Stated goal: Reproduce the listing below verbatim, every line in the same order.

◇ ◇ ◇ ◇ ◇ ◇ ◇

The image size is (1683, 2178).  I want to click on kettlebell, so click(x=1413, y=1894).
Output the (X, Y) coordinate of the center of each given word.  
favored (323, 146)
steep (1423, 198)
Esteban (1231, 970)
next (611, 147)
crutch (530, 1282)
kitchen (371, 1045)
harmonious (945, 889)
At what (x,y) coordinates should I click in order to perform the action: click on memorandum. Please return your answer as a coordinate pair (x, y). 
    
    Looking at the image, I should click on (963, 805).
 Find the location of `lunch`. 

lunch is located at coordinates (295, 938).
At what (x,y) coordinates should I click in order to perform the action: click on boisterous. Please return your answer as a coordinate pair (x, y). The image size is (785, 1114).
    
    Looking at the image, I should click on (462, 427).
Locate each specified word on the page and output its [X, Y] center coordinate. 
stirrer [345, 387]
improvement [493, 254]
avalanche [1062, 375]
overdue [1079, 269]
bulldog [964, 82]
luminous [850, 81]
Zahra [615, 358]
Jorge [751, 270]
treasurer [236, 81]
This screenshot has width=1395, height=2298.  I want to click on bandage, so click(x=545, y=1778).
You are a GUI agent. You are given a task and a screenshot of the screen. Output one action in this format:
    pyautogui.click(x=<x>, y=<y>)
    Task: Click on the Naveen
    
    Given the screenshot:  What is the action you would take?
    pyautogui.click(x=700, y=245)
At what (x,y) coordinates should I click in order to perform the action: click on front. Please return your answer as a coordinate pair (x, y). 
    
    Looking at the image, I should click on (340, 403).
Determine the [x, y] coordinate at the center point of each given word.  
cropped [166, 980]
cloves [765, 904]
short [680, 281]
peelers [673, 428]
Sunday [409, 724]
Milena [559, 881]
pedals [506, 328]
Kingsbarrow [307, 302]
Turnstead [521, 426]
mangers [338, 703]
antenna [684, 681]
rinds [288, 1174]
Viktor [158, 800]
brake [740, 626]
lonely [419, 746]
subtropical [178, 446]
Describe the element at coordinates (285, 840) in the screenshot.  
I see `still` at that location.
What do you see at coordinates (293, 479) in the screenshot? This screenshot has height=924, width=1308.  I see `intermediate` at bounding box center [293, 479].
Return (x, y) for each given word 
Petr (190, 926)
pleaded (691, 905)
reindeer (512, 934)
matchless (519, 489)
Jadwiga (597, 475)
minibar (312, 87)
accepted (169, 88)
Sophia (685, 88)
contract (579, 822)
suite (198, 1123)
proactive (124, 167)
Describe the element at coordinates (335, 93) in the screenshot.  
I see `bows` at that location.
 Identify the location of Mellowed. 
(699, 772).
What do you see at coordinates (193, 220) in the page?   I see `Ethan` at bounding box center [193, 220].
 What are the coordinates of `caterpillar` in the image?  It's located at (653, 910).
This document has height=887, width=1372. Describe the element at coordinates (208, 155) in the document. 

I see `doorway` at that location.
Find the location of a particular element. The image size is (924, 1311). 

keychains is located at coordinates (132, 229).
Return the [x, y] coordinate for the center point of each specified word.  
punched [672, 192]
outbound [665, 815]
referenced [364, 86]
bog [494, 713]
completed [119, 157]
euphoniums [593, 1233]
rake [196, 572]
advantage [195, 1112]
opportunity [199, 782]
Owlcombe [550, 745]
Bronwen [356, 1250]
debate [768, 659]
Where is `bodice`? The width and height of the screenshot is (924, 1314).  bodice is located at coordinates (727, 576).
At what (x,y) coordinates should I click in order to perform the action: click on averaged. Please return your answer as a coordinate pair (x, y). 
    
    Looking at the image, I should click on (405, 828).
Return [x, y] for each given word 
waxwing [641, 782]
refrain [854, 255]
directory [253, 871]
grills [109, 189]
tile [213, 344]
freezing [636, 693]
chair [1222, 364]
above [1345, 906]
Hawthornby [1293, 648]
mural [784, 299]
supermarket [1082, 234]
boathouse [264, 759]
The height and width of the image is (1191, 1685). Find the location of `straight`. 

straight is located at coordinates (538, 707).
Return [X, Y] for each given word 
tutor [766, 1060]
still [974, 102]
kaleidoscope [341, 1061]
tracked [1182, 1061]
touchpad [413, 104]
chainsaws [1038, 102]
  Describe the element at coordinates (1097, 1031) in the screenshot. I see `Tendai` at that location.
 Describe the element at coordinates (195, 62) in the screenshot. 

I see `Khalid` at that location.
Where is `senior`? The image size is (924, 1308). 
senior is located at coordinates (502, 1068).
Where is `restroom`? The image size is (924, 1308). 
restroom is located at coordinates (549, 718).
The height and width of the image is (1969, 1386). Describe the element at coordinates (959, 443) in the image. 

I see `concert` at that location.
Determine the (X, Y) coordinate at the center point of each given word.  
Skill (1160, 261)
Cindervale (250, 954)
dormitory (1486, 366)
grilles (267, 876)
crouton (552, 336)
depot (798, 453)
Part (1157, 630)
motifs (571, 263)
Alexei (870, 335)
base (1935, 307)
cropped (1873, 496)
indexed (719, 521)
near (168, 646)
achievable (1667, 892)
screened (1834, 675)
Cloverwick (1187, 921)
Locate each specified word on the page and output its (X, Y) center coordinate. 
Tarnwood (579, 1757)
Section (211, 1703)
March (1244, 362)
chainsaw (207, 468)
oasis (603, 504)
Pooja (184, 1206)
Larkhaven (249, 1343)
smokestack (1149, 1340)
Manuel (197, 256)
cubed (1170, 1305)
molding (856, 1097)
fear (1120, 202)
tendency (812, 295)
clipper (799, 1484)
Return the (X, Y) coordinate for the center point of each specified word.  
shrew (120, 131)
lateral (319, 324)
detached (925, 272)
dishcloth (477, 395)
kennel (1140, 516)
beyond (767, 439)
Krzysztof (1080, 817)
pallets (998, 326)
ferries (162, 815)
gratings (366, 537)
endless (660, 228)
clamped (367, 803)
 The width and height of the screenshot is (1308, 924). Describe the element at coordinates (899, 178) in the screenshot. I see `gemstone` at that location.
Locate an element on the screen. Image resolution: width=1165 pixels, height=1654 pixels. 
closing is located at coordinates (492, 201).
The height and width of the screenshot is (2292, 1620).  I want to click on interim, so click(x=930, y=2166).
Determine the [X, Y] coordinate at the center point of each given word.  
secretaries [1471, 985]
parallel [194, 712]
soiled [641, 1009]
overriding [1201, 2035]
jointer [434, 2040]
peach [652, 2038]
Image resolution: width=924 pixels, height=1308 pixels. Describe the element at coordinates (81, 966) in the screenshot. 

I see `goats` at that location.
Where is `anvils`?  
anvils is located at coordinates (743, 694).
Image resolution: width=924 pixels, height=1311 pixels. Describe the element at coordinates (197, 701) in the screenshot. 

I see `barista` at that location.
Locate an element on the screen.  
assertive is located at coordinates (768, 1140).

◇ ◇ ◇ ◇ ◇ ◇ ◇

Correct result:
The image size is (1683, 2178).  I want to click on kettlebell, so click(x=1413, y=1894).
Output the (X, Y) coordinate of the center of each given word.  
favored (323, 146)
steep (1423, 198)
Esteban (1231, 970)
next (611, 147)
crutch (530, 1282)
kitchen (371, 1045)
harmonious (945, 889)
At what (x,y) coordinates should I click in order to perform the action: click on memorandum. Please return your answer as a coordinate pair (x, y). 
    
    Looking at the image, I should click on (963, 805).
 Find the location of `lunch`. 

lunch is located at coordinates (295, 938).
At what (x,y) coordinates should I click in order to perform the action: click on boisterous. Please return your answer as a coordinate pair (x, y). The image size is (785, 1114).
    
    Looking at the image, I should click on (462, 427).
Locate each specified word on the page and output its [X, Y] center coordinate. 
stirrer [345, 387]
improvement [493, 254]
avalanche [1062, 375]
overdue [1079, 269]
bulldog [964, 82]
luminous [850, 81]
Zahra [615, 358]
Jorge [751, 270]
treasurer [236, 81]
This screenshot has width=1395, height=2298.  I want to click on bandage, so click(x=545, y=1778).
You are a GUI agent. You are given a task and a screenshot of the screen. Output one action in this format:
    pyautogui.click(x=<x>, y=<y>)
    Task: Click on the Naveen
    
    Given the screenshot:  What is the action you would take?
    pyautogui.click(x=700, y=245)
At what (x,y) coordinates should I click in order to perform the action: click on front. Please return your answer as a coordinate pair (x, y). 
    
    Looking at the image, I should click on (340, 403).
Determine the [x, y] coordinate at the center point of each given word.  
cropped [166, 980]
cloves [765, 904]
short [680, 281]
peelers [673, 428]
Sunday [409, 724]
Milena [559, 881]
pedals [506, 328]
Kingsbarrow [307, 302]
Turnstead [521, 426]
mangers [338, 703]
antenna [684, 681]
rinds [288, 1174]
Viktor [158, 800]
brake [740, 626]
lonely [419, 746]
subtropical [178, 446]
Describe the element at coordinates (285, 840) in the screenshot.  
I see `still` at that location.
What do you see at coordinates (293, 479) in the screenshot? This screenshot has height=924, width=1308.  I see `intermediate` at bounding box center [293, 479].
Return (x, y) for each given word 
Petr (190, 926)
pleaded (691, 905)
reindeer (512, 934)
matchless (519, 489)
Jadwiga (597, 475)
minibar (312, 87)
accepted (169, 88)
Sophia (685, 88)
contract (579, 822)
suite (198, 1123)
proactive (124, 167)
Describe the element at coordinates (335, 93) in the screenshot.  
I see `bows` at that location.
 Identify the location of Mellowed. 
(699, 772).
What do you see at coordinates (193, 220) in the page?   I see `Ethan` at bounding box center [193, 220].
 What are the coordinates of `caterpillar` in the image?  It's located at (653, 910).
This document has height=887, width=1372. Describe the element at coordinates (208, 155) in the document. 

I see `doorway` at that location.
Find the location of a particular element. The image size is (924, 1311). 

keychains is located at coordinates (132, 229).
Return the [x, y] coordinate for the center point of each specified word.  
punched [672, 192]
outbound [665, 815]
referenced [364, 86]
bog [494, 713]
completed [119, 157]
euphoniums [593, 1233]
rake [196, 572]
advantage [195, 1112]
opportunity [199, 782]
Owlcombe [550, 745]
Bronwen [356, 1250]
debate [768, 659]
Where is `bodice`? The width and height of the screenshot is (924, 1314).  bodice is located at coordinates (727, 576).
At what (x,y) coordinates should I click in order to perform the action: click on averaged. Please return your answer as a coordinate pair (x, y). 
    
    Looking at the image, I should click on (405, 828).
Return [x, y] for each given word 
waxwing [641, 782]
refrain [854, 255]
directory [253, 871]
grills [109, 189]
tile [213, 344]
freezing [636, 693]
chair [1222, 364]
above [1345, 906]
Hawthornby [1293, 648]
mural [784, 299]
supermarket [1082, 234]
boathouse [264, 759]
The height and width of the image is (1191, 1685). Find the location of `straight`. 

straight is located at coordinates (538, 707).
Return [X, Y] for each given word 
tutor [766, 1060]
still [974, 102]
kaleidoscope [341, 1061]
tracked [1182, 1061]
touchpad [413, 104]
chainsaws [1038, 102]
  Describe the element at coordinates (1097, 1031) in the screenshot. I see `Tendai` at that location.
 Describe the element at coordinates (195, 62) in the screenshot. 

I see `Khalid` at that location.
Where is `senior`? The image size is (924, 1308). 
senior is located at coordinates (502, 1068).
Where is `restroom`? The image size is (924, 1308). 
restroom is located at coordinates (549, 718).
The height and width of the image is (1969, 1386). Describe the element at coordinates (959, 443) in the image. 

I see `concert` at that location.
Determine the (X, Y) coordinate at the center point of each given word.  
Skill (1160, 261)
Cindervale (250, 954)
dormitory (1486, 366)
grilles (267, 876)
crouton (552, 336)
depot (798, 453)
Part (1157, 630)
motifs (571, 263)
Alexei (870, 335)
base (1935, 307)
cropped (1873, 496)
indexed (719, 521)
near (168, 646)
achievable (1667, 892)
screened (1834, 675)
Cloverwick (1187, 921)
Locate each specified word on the page and output its (X, Y) center coordinate. 
Tarnwood (579, 1757)
Section (211, 1703)
March (1244, 362)
chainsaw (207, 468)
oasis (603, 504)
Pooja (184, 1206)
Larkhaven (249, 1343)
smokestack (1149, 1340)
Manuel (197, 256)
cubed (1170, 1305)
molding (856, 1097)
fear (1120, 202)
tendency (812, 295)
clipper (799, 1484)
Return the (X, Y) coordinate for the center point of each specified word.  
shrew (120, 131)
lateral (319, 324)
detached (925, 272)
dishcloth (477, 395)
kennel (1140, 516)
beyond (767, 439)
Krzysztof (1080, 817)
pallets (998, 326)
ferries (162, 815)
gratings (366, 537)
endless (660, 228)
clamped (367, 803)
 The width and height of the screenshot is (1308, 924). Describe the element at coordinates (899, 178) in the screenshot. I see `gemstone` at that location.
Locate an element on the screen. Image resolution: width=1165 pixels, height=1654 pixels. 
closing is located at coordinates (492, 201).
The height and width of the screenshot is (2292, 1620).  I want to click on interim, so click(x=930, y=2166).
Determine the [X, Y] coordinate at the center point of each given word.  
secretaries [1471, 985]
parallel [194, 712]
soiled [641, 1009]
overriding [1201, 2035]
jointer [434, 2040]
peach [652, 2038]
Image resolution: width=924 pixels, height=1308 pixels. Describe the element at coordinates (81, 966) in the screenshot. 

I see `goats` at that location.
Where is `anvils`?  
anvils is located at coordinates (743, 694).
Image resolution: width=924 pixels, height=1311 pixels. Describe the element at coordinates (197, 701) in the screenshot. 

I see `barista` at that location.
Locate an element on the screen.  
assertive is located at coordinates (768, 1140).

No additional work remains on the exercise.